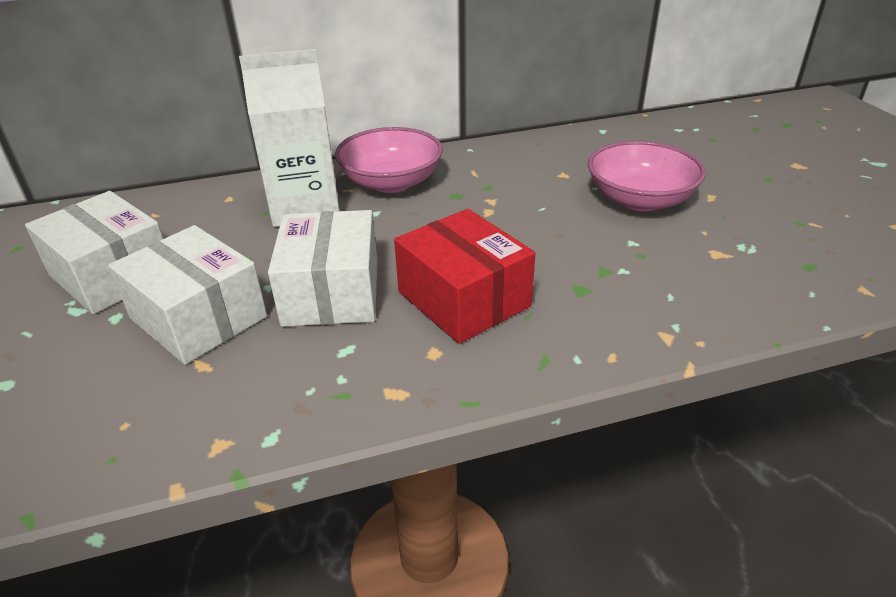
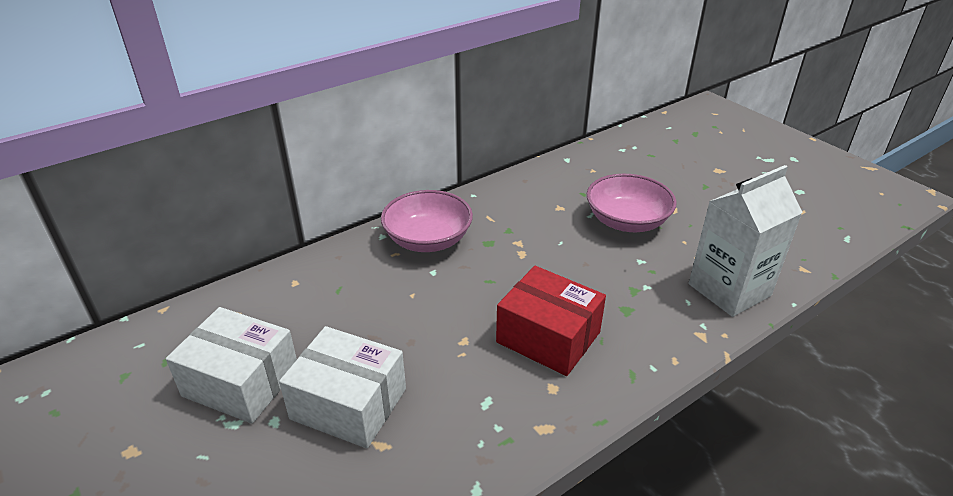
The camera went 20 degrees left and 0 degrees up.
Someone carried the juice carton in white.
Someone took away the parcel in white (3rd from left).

Task details:
Reproduce each line of the data containing the word "Someone".

Exercise result:
Someone carried the juice carton in white.
Someone took away the parcel in white (3rd from left).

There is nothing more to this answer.